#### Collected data
-------
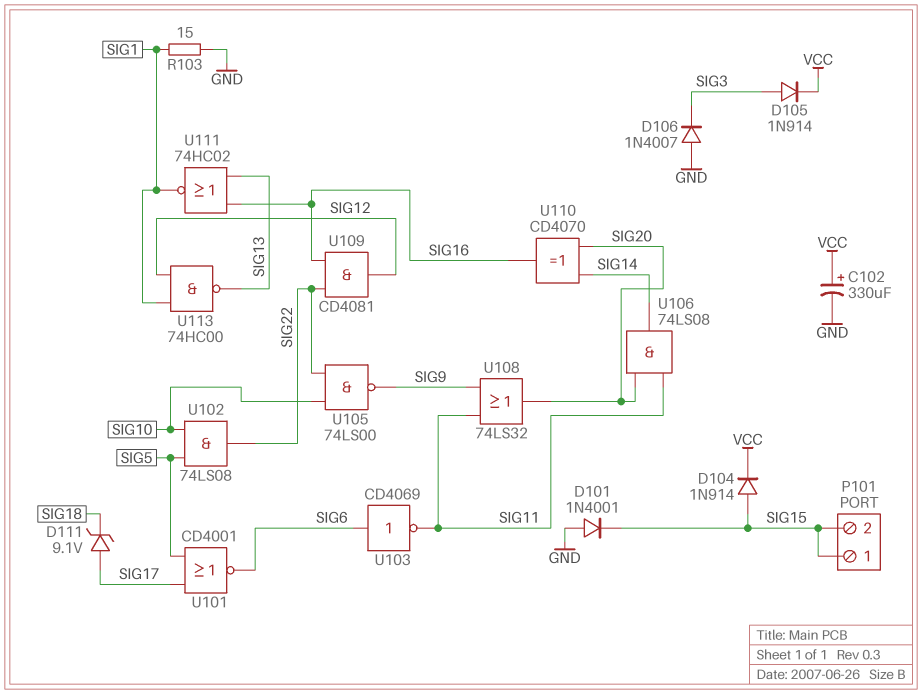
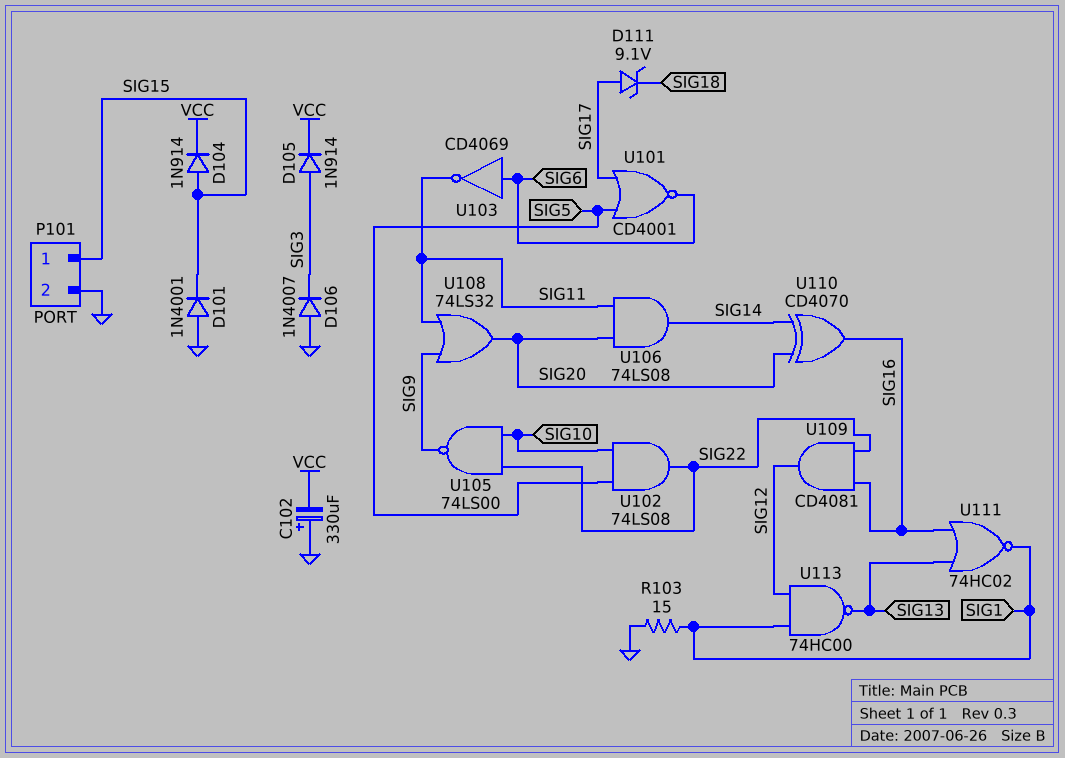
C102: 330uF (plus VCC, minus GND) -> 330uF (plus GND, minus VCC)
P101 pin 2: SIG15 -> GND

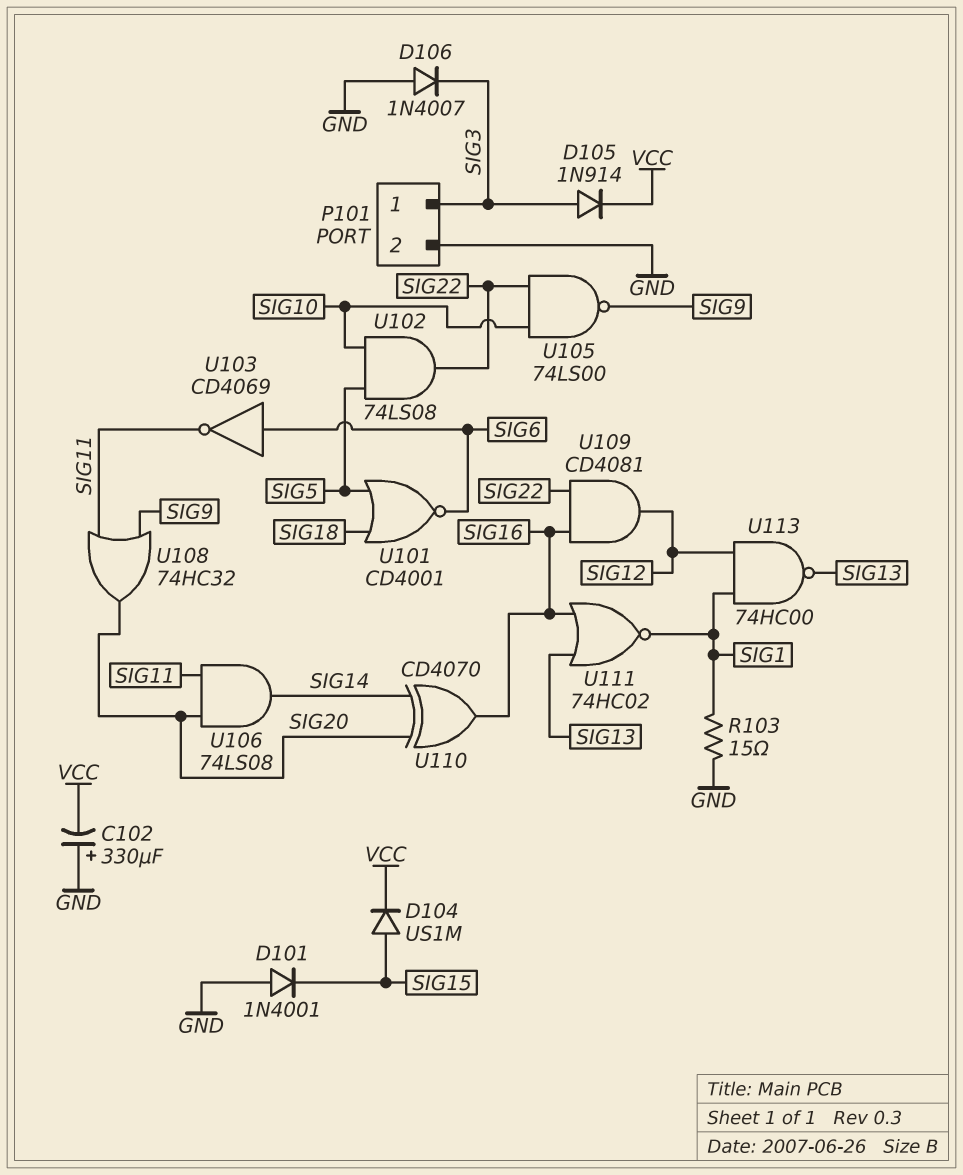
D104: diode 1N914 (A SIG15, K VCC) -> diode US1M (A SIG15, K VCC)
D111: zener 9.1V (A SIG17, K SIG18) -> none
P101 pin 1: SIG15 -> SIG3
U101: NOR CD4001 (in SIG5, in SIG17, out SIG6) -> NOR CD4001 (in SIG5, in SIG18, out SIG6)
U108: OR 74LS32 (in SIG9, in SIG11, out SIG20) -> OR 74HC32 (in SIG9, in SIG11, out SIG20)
-------
#### What is expected
Once the pictures are set aside, write out each record exactly.

#### Answer below
C102: 330uF (plus VCC, minus GND) -> 330uF (plus GND, minus VCC)
P101 pin 2: SIG15 -> GND

D104: diode 1N914 (A SIG15, K VCC) -> diode US1M (A SIG15, K VCC)
D111: zener 9.1V (A SIG17, K SIG18) -> none
P101 pin 1: SIG15 -> SIG3
U101: NOR CD4001 (in SIG5, in SIG17, out SIG6) -> NOR CD4001 (in SIG5, in SIG18, out SIG6)
U108: OR 74LS32 (in SIG9, in SIG11, out SIG20) -> OR 74HC32 (in SIG9, in SIG11, out SIG20)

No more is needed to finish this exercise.